- Input data

^^^^^^^^^^^^^^^^

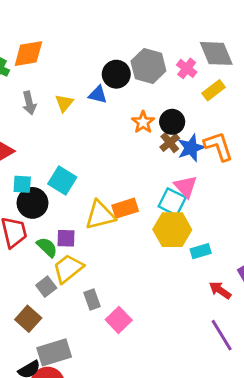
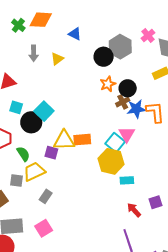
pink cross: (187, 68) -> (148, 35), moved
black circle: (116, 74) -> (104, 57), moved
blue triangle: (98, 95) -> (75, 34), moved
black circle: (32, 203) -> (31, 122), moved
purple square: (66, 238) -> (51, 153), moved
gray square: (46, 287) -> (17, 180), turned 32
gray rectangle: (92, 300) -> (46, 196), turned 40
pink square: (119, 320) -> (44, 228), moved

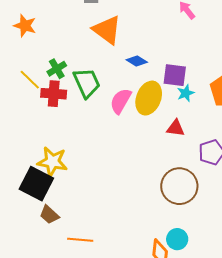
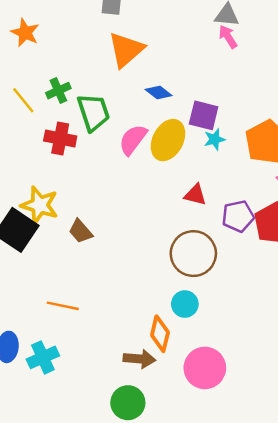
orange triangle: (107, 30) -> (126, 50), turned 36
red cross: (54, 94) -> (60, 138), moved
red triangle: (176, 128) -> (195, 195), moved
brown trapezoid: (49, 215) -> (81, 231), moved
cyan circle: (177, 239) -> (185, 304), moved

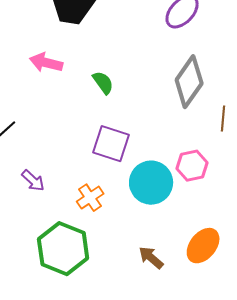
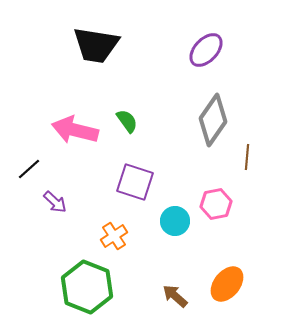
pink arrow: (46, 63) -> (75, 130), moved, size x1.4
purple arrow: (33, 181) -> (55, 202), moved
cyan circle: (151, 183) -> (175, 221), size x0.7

^^^^^^^^^^^^^^^^

- Action item
Restate word for word the lines from the one holding "red cross: (54, 94) -> (60, 138), moved" down through the last line of the records above, and do not include the pictures.

- Written reply
red cross: (54, 94) -> (60, 138), moved
red triangle: (176, 128) -> (195, 195), moved
brown trapezoid: (49, 215) -> (81, 231), moved
cyan circle: (177, 239) -> (185, 304), moved

pink arrow: (46, 63) -> (75, 130), moved, size x1.4
purple arrow: (33, 181) -> (55, 202), moved
cyan circle: (151, 183) -> (175, 221), size x0.7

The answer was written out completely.